=== Section Start ===

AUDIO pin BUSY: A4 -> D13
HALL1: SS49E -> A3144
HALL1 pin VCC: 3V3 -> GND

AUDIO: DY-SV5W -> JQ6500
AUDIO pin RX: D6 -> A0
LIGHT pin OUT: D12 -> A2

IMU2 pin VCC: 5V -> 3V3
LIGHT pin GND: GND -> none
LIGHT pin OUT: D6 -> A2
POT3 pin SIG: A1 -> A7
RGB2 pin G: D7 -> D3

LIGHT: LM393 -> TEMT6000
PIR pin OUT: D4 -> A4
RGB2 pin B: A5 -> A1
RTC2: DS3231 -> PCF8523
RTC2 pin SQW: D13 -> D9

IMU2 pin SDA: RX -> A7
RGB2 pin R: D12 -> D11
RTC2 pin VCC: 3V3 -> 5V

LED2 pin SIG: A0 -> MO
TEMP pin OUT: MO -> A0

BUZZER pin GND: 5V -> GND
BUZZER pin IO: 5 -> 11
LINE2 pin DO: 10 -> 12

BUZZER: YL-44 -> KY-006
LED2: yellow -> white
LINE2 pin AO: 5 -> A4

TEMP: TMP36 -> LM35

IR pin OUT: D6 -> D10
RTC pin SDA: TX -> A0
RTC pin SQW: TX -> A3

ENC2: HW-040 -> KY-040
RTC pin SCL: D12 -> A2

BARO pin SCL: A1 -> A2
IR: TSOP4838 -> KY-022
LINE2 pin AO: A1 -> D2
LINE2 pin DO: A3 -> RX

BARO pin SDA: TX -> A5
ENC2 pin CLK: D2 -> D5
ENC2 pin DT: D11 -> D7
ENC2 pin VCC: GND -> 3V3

=== Section End ===

**Exercise instructions:** Could you reproduce, exactly, every line above from the line with "LIGHT pin OUT: D6 -> A2" to the line with "BARO pin SCL: A1 -> A2", and no other line? Both ends count.

**Answer section:**
LIGHT pin OUT: D6 -> A2
POT3 pin SIG: A1 -> A7
RGB2 pin G: D7 -> D3

LIGHT: LM393 -> TEMT6000
PIR pin OUT: D4 -> A4
RGB2 pin B: A5 -> A1
RTC2: DS3231 -> PCF8523
RTC2 pin SQW: D13 -> D9

IMU2 pin SDA: RX -> A7
RGB2 pin R: D12 -> D11
RTC2 pin VCC: 3V3 -> 5V

LED2 pin SIG: A0 -> MO
TEMP pin OUT: MO -> A0

BUZZER pin GND: 5V -> GND
BUZZER pin IO: 5 -> 11
LINE2 pin DO: 10 -> 12

BUZZER: YL-44 -> KY-006
LED2: yellow -> white
LINE2 pin AO: 5 -> A4

TEMP: TMP36 -> LM35

IR pin OUT: D6 -> D10
RTC pin SDA: TX -> A0
RTC pin SQW: TX -> A3

ENC2: HW-040 -> KY-040
RTC pin SCL: D12 -> A2

BARO pin SCL: A1 -> A2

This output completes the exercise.